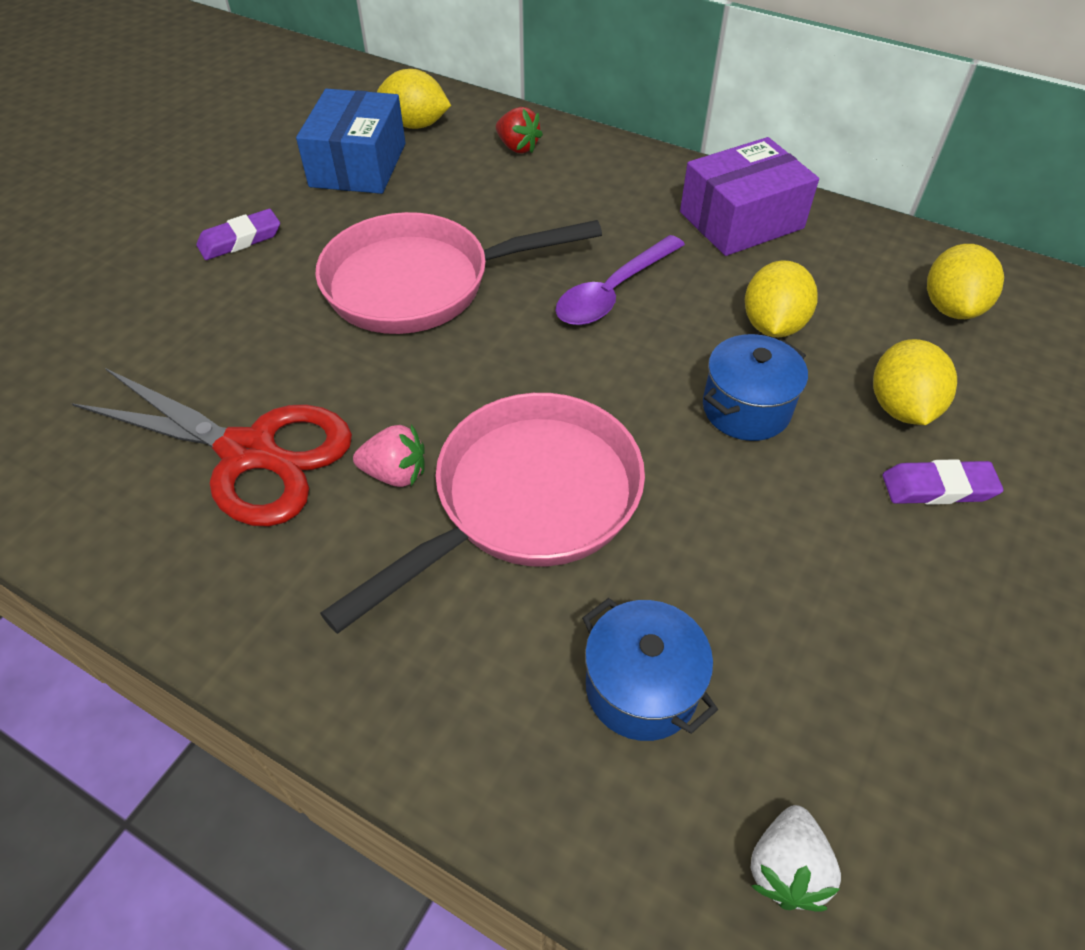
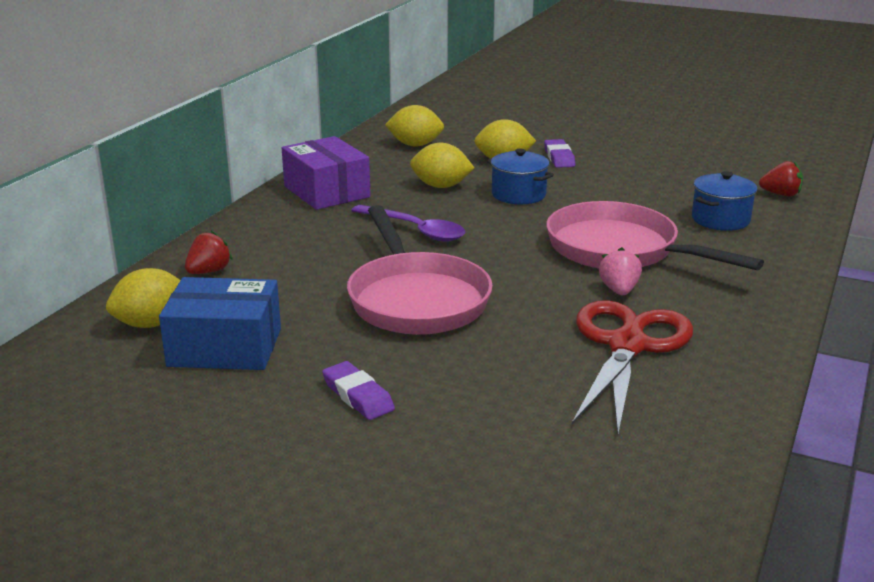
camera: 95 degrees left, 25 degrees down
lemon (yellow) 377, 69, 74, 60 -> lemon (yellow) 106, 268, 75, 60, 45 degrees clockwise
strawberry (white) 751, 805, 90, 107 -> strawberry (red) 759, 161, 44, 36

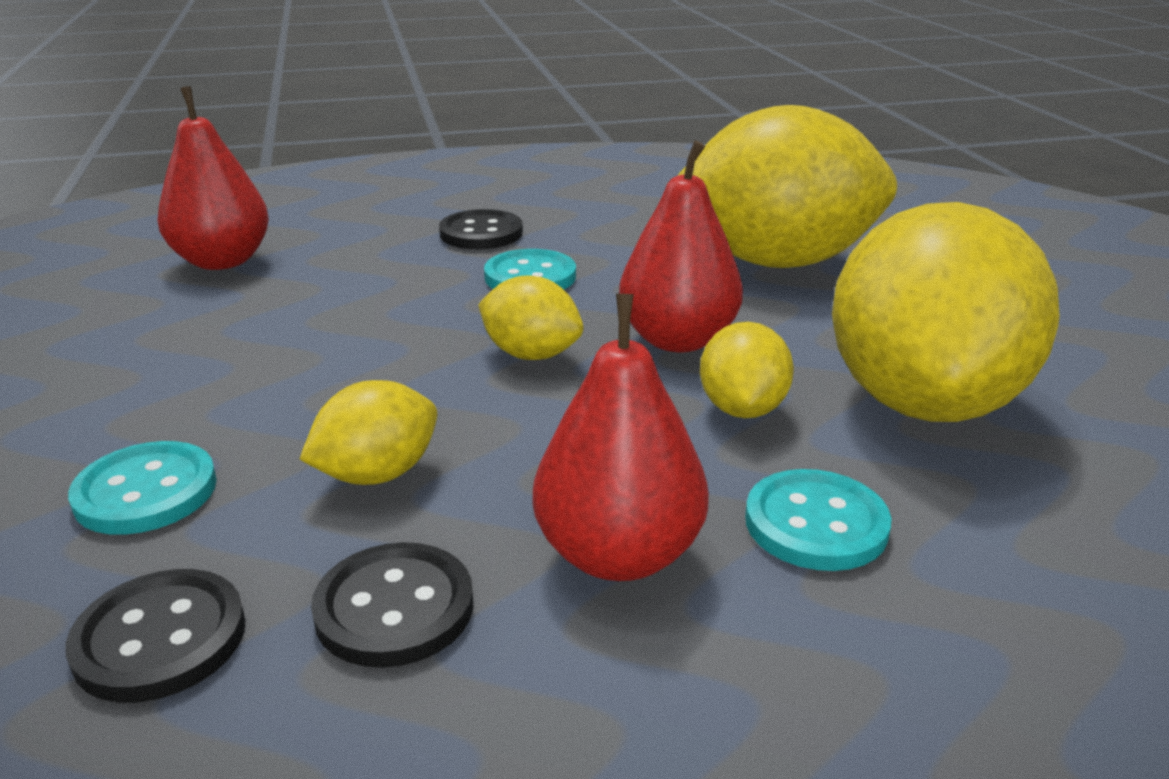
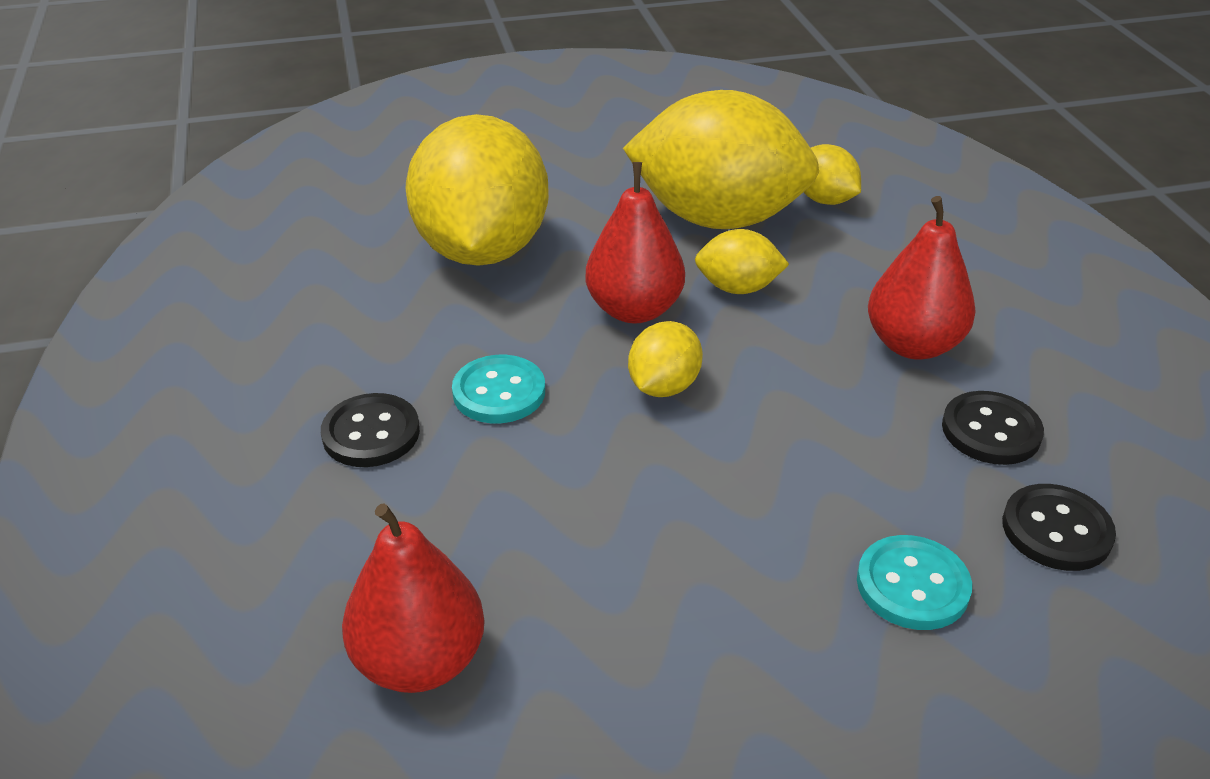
camera: 90 degrees left, 10 degrees up
lemon (yellow) 299, 380, 138, 105 -> lemon (yellow) 804, 144, 57, 61, move
button (turquoise) 745, 469, 146, 102 -> none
- - - - -
▶ [PROBLEM]: A word-for-word transcription of the listing is needed, minus its images.

▶ [SOLUTION TO THIS EXERCISE]:
camera: 95 degrees left, 25 degrees down
lemon (yellow) 377, 69, 74, 60 -> lemon (yellow) 106, 268, 75, 60, 45 degrees clockwise
strawberry (white) 751, 805, 90, 107 -> strawberry (red) 759, 161, 44, 36

camera: 90 degrees left, 10 degrees up
lemon (yellow) 299, 380, 138, 105 -> lemon (yellow) 804, 144, 57, 61, move
button (turquoise) 745, 469, 146, 102 -> none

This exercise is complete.